### [What is expected]
Find and copy each line in the material below where the string "pink" occurs.

+++

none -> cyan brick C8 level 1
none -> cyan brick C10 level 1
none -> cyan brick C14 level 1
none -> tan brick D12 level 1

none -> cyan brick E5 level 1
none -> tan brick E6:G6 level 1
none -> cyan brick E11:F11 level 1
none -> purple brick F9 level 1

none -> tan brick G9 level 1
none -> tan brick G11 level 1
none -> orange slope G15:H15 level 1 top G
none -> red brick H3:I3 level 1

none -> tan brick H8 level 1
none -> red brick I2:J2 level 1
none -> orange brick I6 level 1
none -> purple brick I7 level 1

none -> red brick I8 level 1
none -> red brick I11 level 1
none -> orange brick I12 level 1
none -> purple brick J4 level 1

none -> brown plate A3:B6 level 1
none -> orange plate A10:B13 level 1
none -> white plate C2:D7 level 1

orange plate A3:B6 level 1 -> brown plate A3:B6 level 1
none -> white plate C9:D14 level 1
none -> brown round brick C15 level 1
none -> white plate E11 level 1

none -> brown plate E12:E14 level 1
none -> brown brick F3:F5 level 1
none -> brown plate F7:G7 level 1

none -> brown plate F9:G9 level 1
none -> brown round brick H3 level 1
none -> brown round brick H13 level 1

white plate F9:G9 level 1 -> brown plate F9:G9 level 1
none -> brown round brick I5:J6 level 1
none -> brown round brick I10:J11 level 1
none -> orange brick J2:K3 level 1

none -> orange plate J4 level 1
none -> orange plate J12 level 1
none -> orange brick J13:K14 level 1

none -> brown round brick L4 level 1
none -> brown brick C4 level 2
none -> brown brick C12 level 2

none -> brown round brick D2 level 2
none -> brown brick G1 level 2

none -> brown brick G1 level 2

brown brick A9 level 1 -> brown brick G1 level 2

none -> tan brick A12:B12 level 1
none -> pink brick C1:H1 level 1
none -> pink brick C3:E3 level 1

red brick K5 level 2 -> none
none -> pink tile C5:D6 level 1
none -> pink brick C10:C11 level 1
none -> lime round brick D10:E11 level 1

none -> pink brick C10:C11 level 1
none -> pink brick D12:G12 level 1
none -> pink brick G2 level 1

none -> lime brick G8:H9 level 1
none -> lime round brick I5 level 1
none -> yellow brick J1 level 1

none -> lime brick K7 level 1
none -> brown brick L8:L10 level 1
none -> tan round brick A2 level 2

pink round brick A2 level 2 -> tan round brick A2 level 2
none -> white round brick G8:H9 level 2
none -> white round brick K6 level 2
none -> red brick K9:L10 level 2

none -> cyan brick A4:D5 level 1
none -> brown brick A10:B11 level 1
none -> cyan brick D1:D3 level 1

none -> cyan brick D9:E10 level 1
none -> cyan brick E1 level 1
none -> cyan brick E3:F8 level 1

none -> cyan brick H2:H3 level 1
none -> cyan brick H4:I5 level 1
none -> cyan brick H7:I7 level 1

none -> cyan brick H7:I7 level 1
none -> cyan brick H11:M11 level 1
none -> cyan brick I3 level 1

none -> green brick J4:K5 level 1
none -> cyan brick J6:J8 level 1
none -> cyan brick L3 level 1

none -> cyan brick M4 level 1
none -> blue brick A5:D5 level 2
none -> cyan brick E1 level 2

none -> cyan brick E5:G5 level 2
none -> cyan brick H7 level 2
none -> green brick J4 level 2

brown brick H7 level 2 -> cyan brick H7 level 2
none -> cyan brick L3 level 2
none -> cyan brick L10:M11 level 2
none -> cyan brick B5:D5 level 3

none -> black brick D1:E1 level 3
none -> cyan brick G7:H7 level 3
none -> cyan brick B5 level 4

+++

### [Task result]
none -> pink brick C1:H1 level 1
none -> pink brick C3:E3 level 1
none -> pink tile C5:D6 level 1
none -> pink brick C10:C11 level 1
none -> pink brick C10:C11 level 1
none -> pink brick D12:G12 level 1
none -> pink brick G2 level 1
pink round brick A2 level 2 -> tan round brick A2 level 2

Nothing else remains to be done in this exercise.